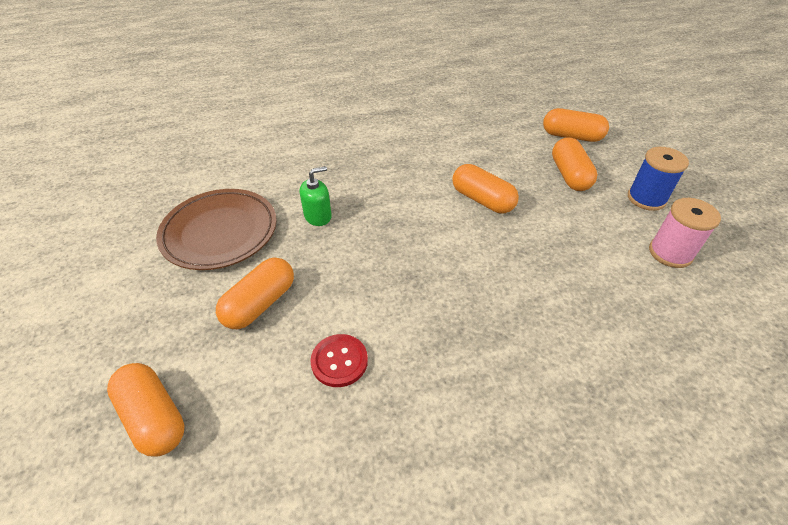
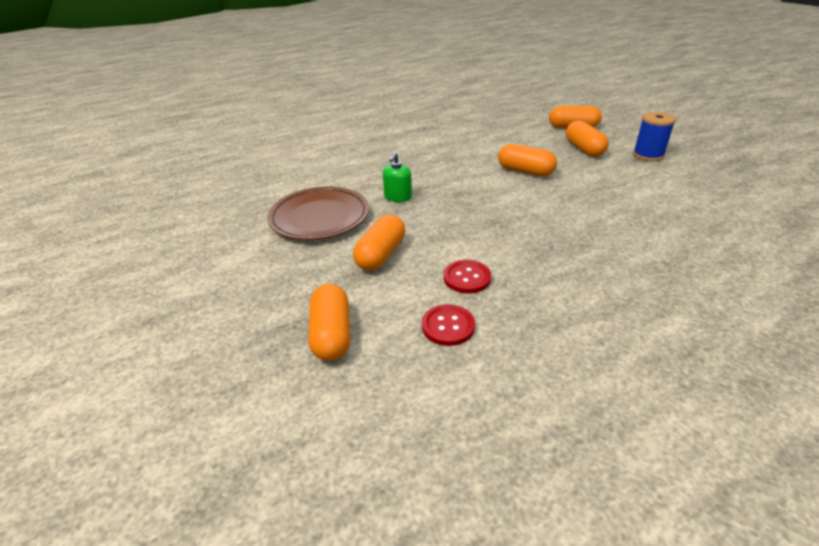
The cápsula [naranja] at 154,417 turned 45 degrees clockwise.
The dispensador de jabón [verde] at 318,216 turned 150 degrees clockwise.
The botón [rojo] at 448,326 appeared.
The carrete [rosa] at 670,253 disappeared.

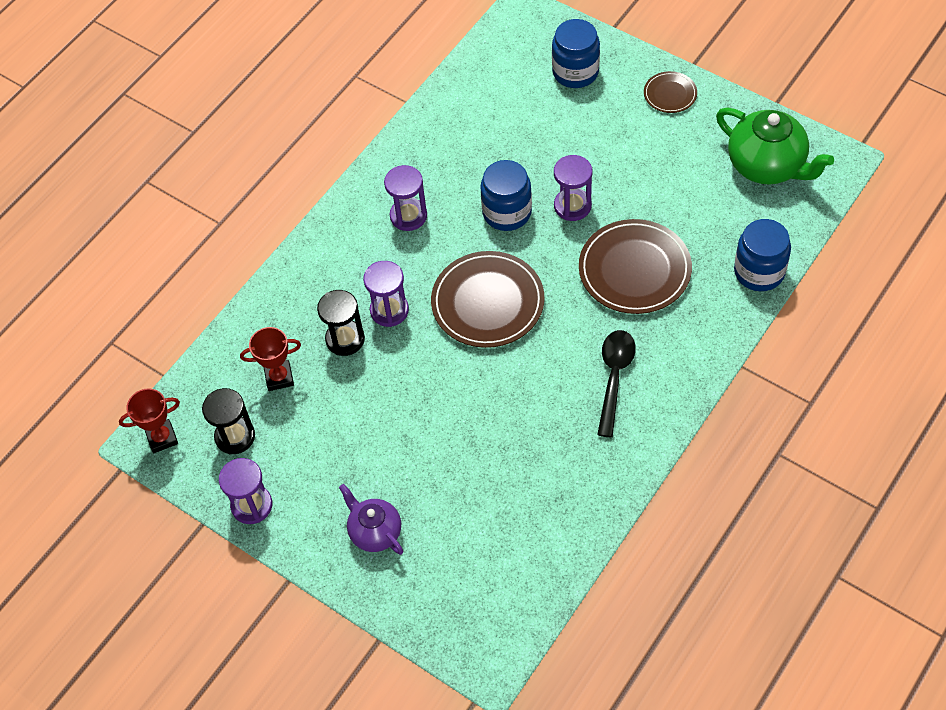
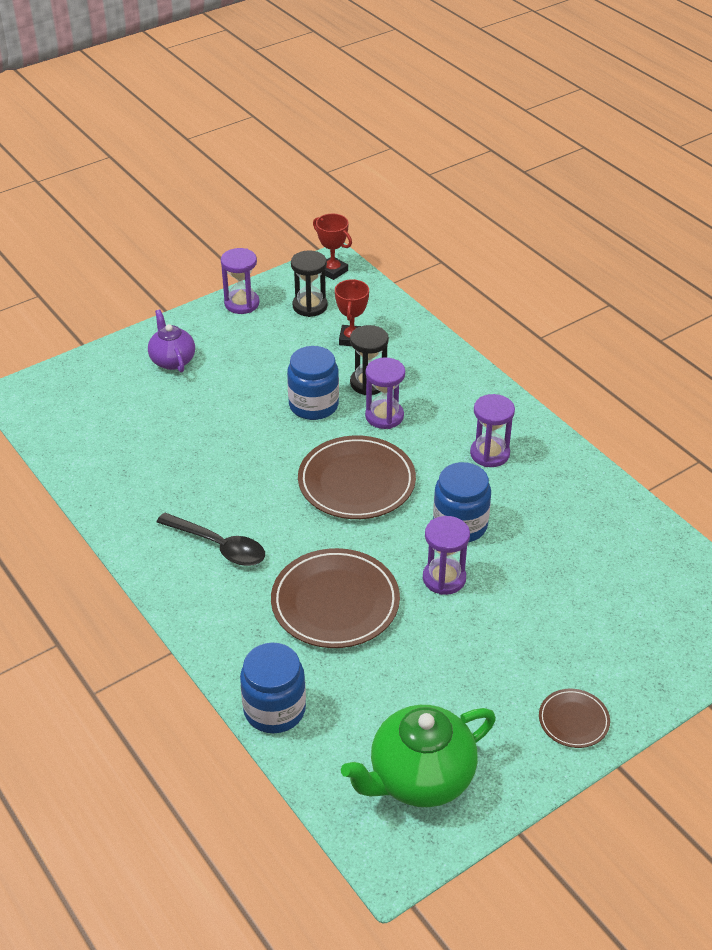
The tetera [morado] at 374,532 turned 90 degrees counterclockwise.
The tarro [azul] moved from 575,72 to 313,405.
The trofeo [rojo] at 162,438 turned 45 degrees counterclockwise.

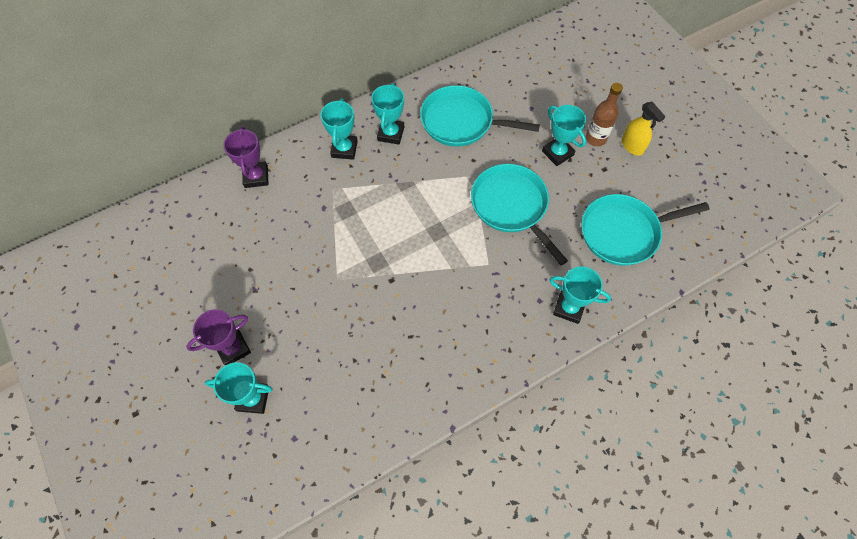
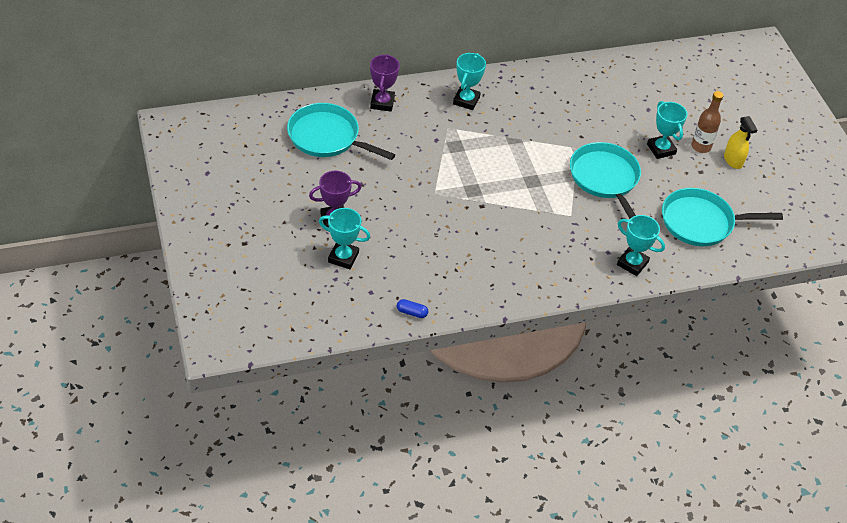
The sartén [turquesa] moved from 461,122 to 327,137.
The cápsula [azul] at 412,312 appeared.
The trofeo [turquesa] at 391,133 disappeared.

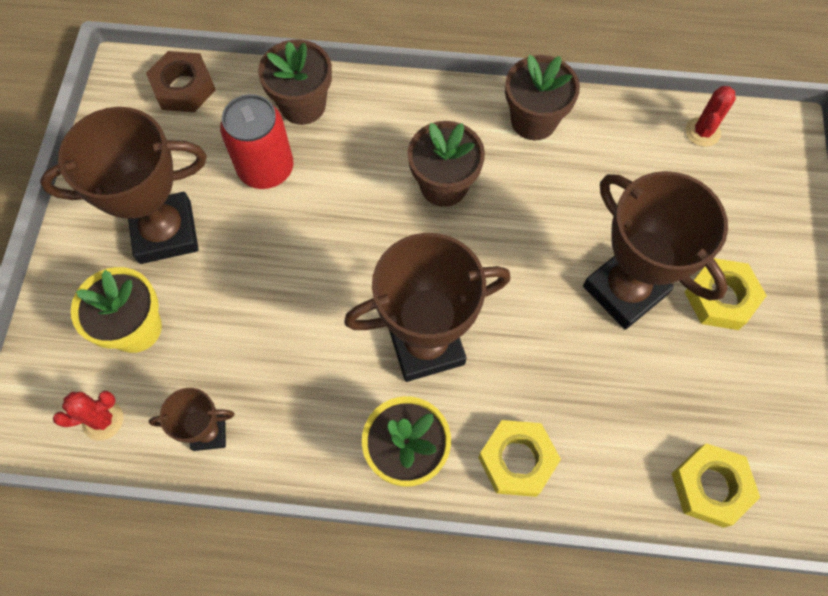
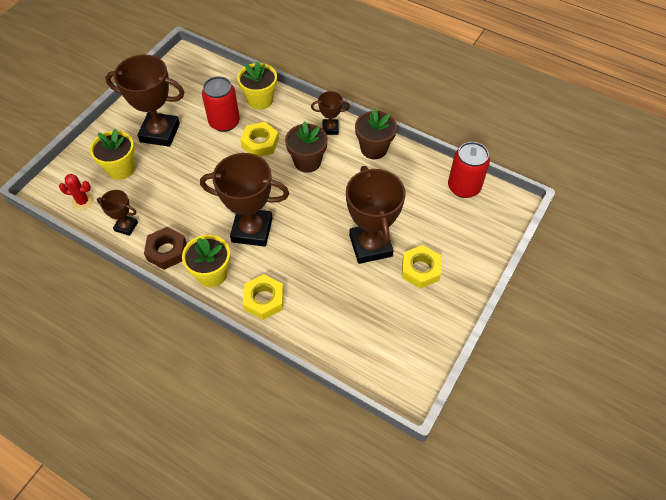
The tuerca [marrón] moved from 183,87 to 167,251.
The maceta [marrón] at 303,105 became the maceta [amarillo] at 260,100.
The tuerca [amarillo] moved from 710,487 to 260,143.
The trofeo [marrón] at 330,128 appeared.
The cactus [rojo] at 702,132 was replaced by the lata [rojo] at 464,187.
------------
- PROBLEM DETAILS: Without the pictures, extract every entry verbatim.

- TASK ANSWER:
The cápsula [naranja] at 154,417 turned 45 degrees clockwise.
The dispensador de jabón [verde] at 318,216 turned 150 degrees clockwise.
The botón [rojo] at 448,326 appeared.
The carrete [rosa] at 670,253 disappeared.

The tetera [morado] at 374,532 turned 90 degrees counterclockwise.
The tarro [azul] moved from 575,72 to 313,405.
The trofeo [rojo] at 162,438 turned 45 degrees counterclockwise.

The sartén [turquesa] moved from 461,122 to 327,137.
The cápsula [azul] at 412,312 appeared.
The trofeo [turquesa] at 391,133 disappeared.

The tuerca [marrón] moved from 183,87 to 167,251.
The maceta [marrón] at 303,105 became the maceta [amarillo] at 260,100.
The tuerca [amarillo] moved from 710,487 to 260,143.
The trofeo [marrón] at 330,128 appeared.
The cactus [rojo] at 702,132 was replaced by the lata [rojo] at 464,187.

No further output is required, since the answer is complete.